* **Study material**
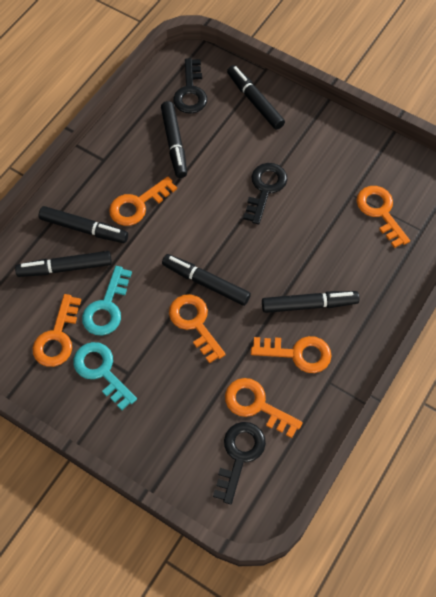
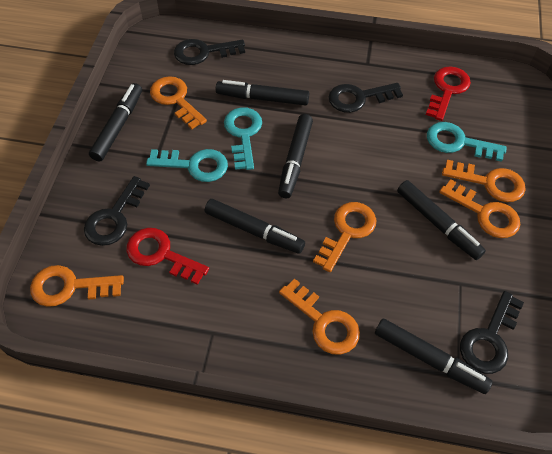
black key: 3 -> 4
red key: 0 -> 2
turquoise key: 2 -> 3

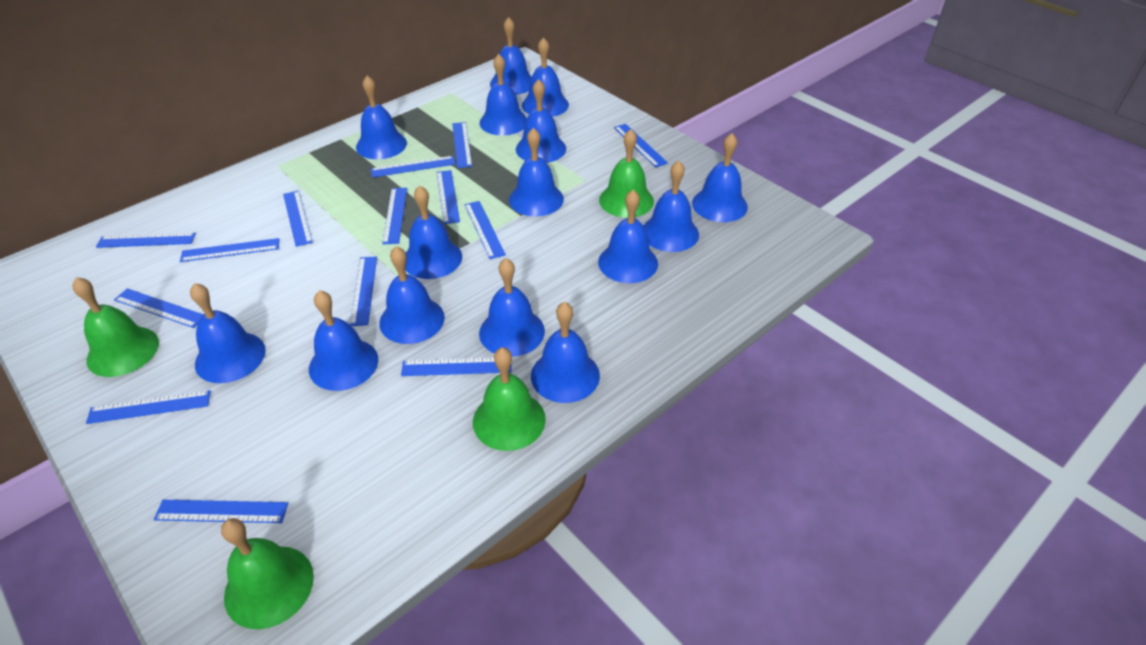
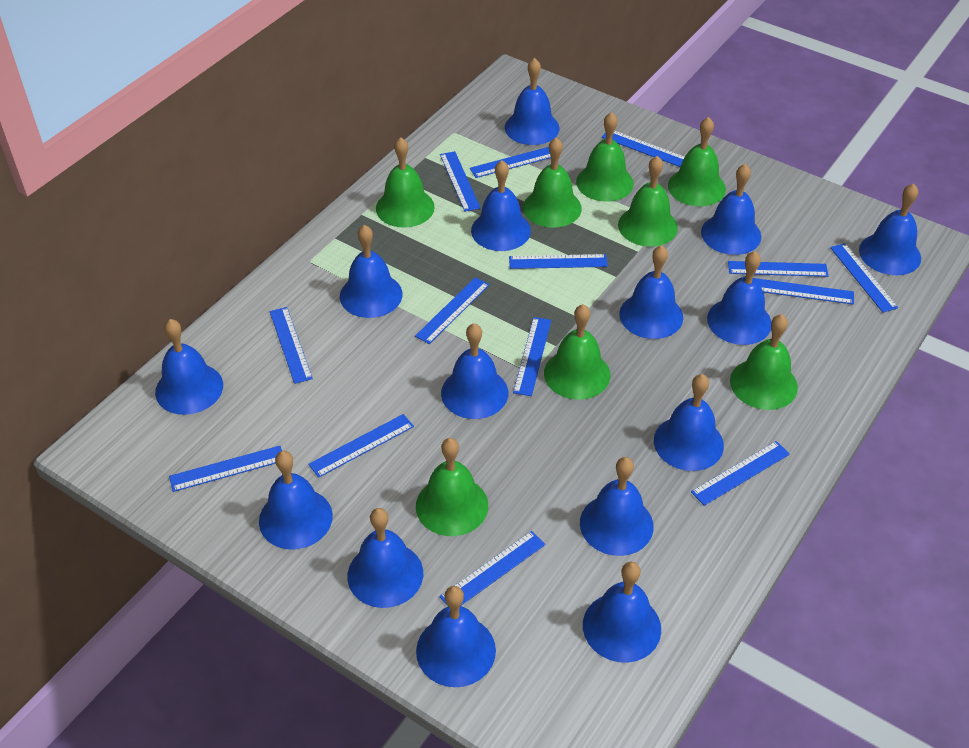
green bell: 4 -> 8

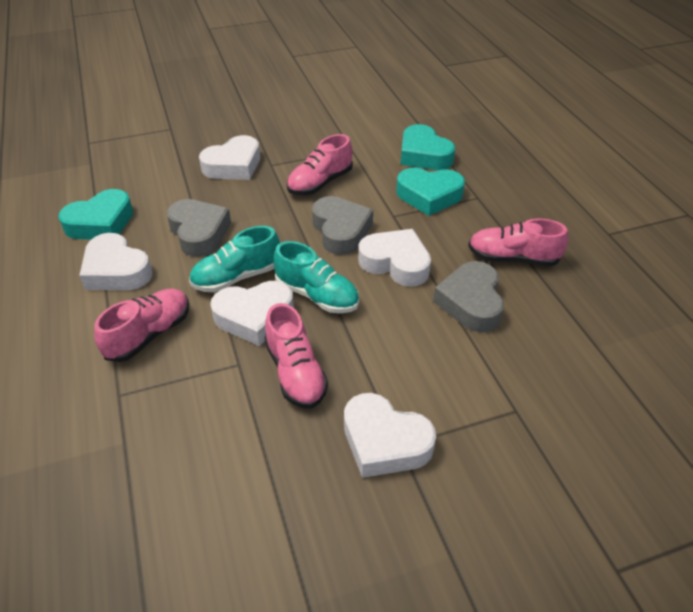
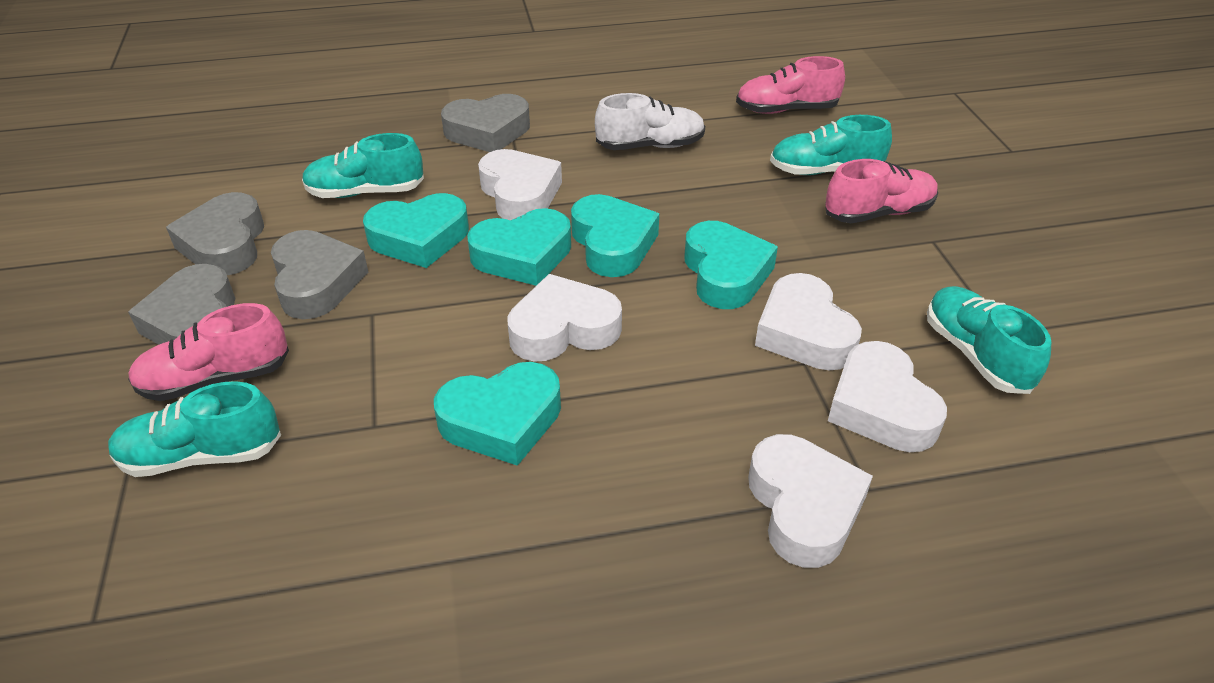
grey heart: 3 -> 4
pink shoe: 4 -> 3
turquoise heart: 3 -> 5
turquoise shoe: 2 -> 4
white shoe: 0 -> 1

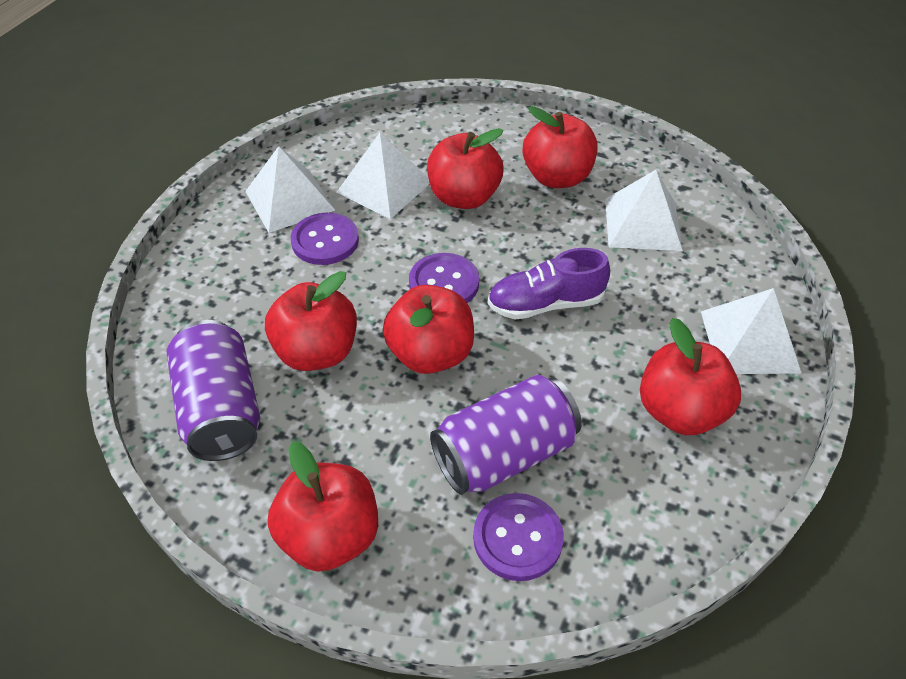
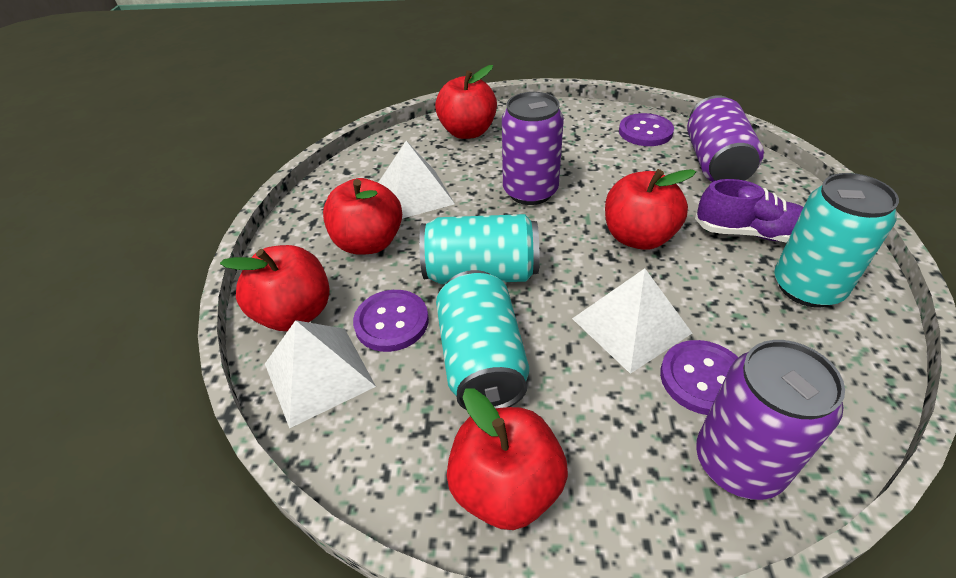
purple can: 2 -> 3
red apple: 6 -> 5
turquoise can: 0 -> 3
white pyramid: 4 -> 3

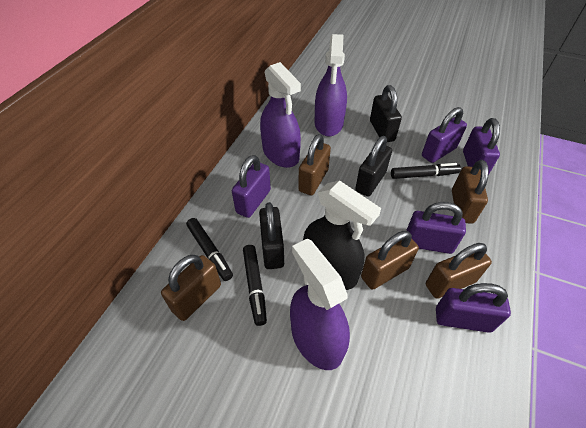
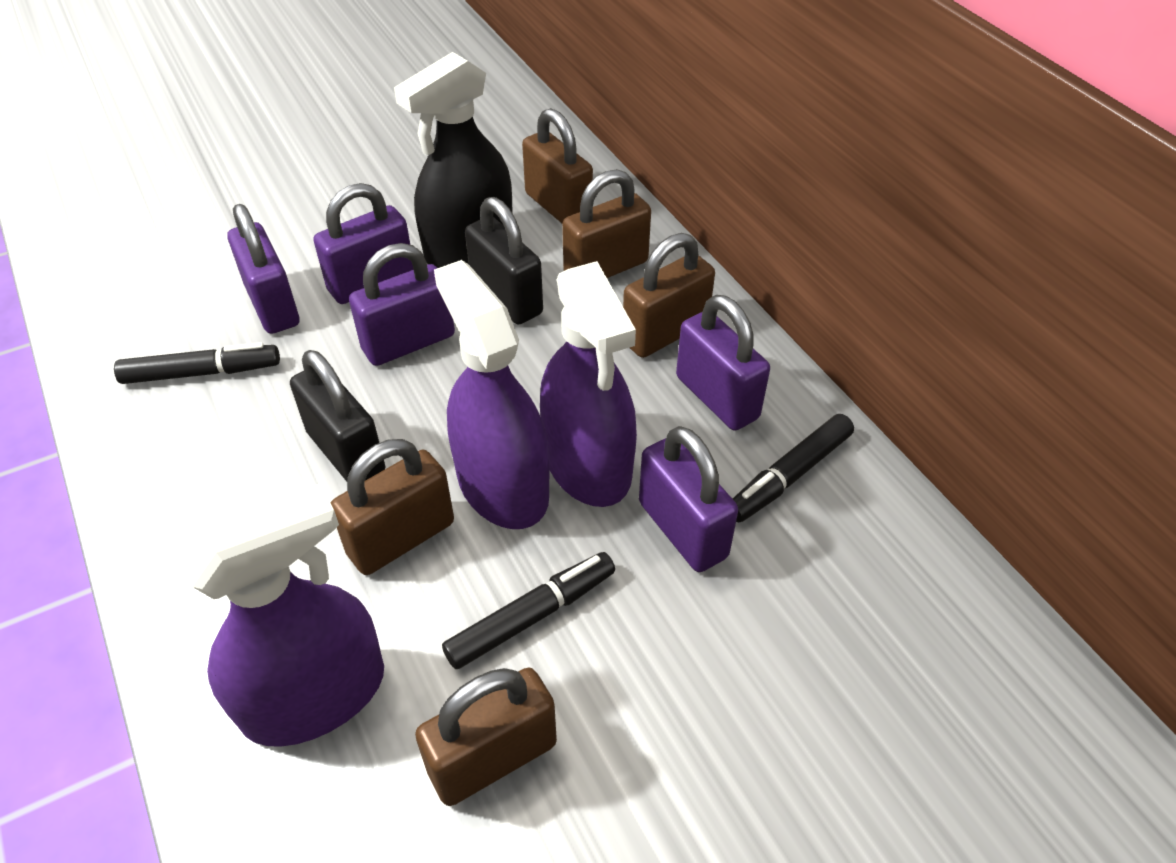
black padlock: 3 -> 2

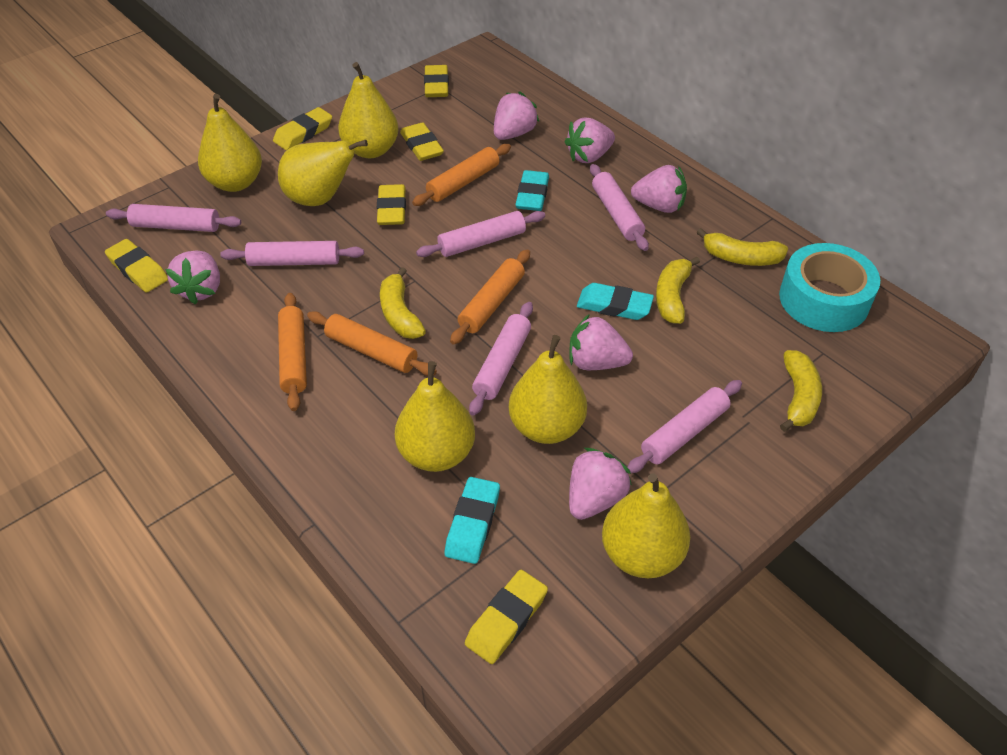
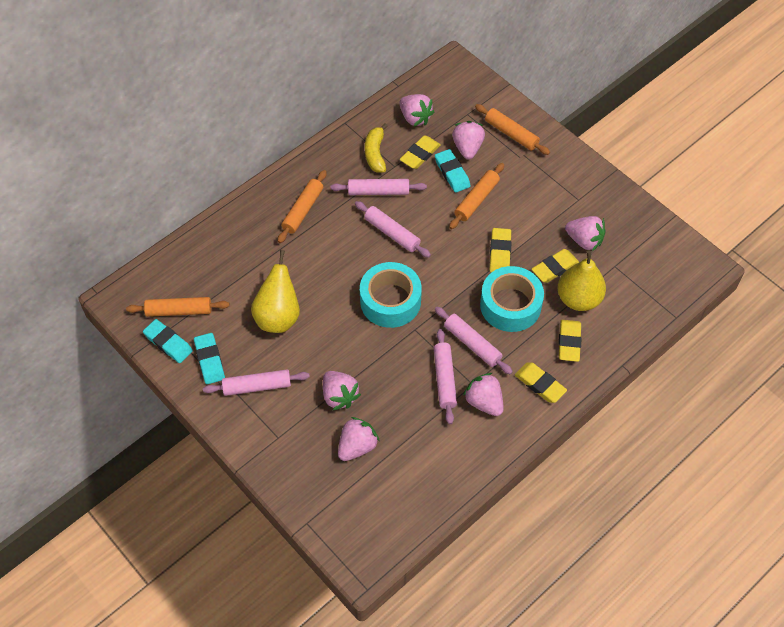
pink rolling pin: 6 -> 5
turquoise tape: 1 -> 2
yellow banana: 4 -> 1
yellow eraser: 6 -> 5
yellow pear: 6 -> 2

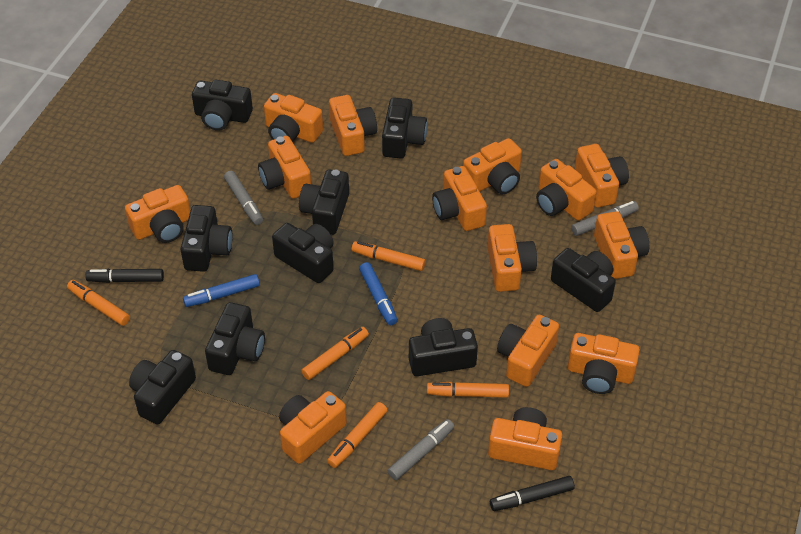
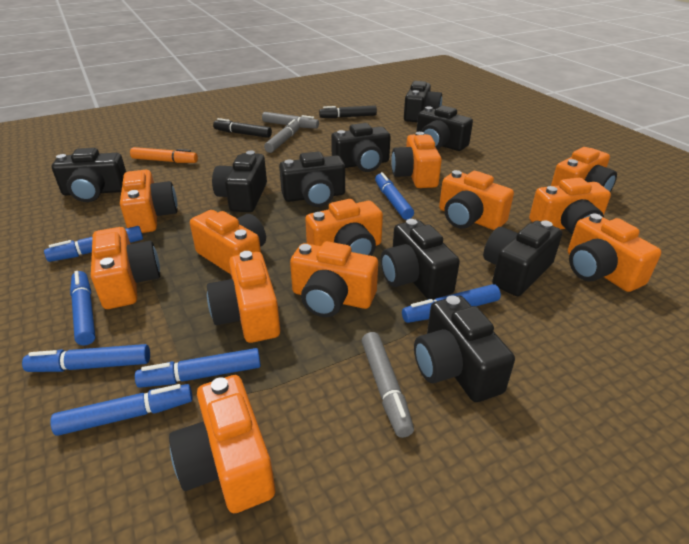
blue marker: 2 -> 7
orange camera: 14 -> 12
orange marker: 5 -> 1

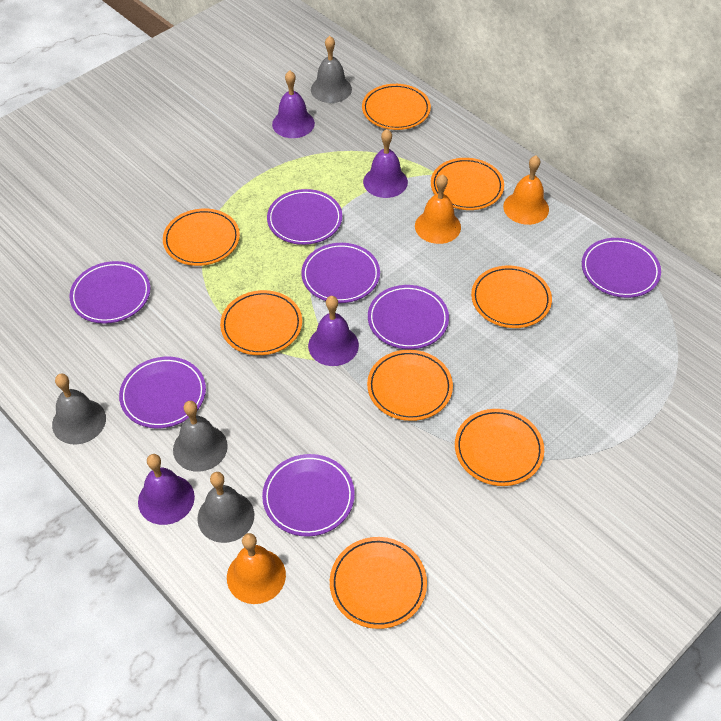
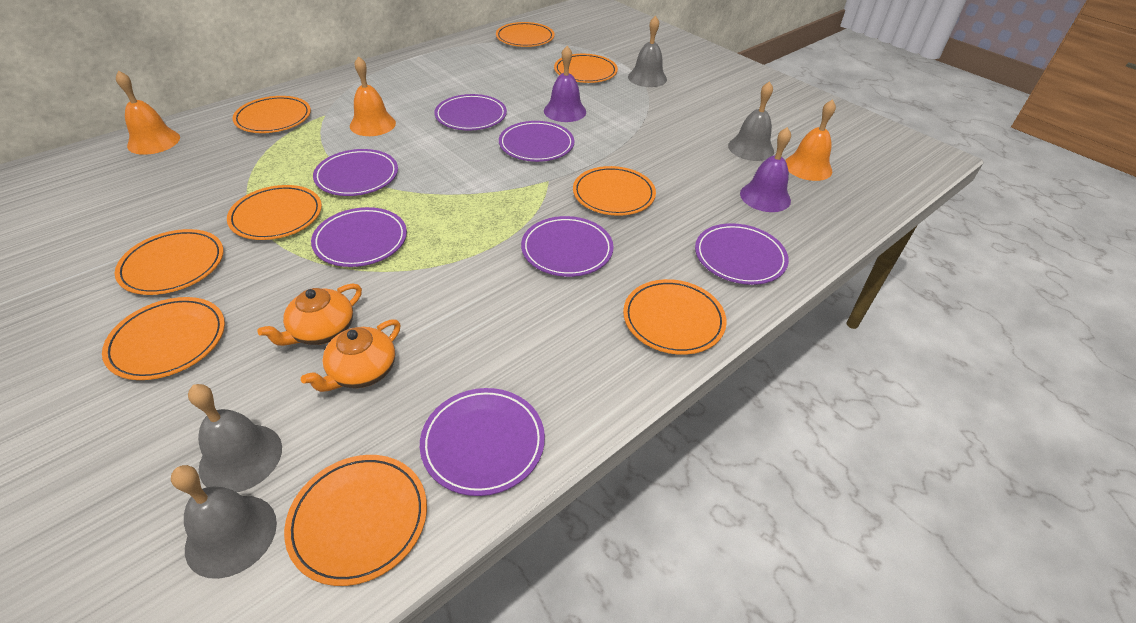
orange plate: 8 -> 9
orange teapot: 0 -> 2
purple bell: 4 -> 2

* **Task directions**
Quote exactly the lines from the line that contains "turquoise shoe: 2 -> 4" through the last line of the listing, please, leaving out all pictures.

* **Expected answer**
turquoise shoe: 2 -> 4
white shoe: 0 -> 1

purple can: 2 -> 3
red apple: 6 -> 5
turquoise can: 0 -> 3
white pyramid: 4 -> 3

black padlock: 3 -> 2

pink rolling pin: 6 -> 5
turquoise tape: 1 -> 2
yellow banana: 4 -> 1
yellow eraser: 6 -> 5
yellow pear: 6 -> 2

blue marker: 2 -> 7
orange camera: 14 -> 12
orange marker: 5 -> 1

orange plate: 8 -> 9
orange teapot: 0 -> 2
purple bell: 4 -> 2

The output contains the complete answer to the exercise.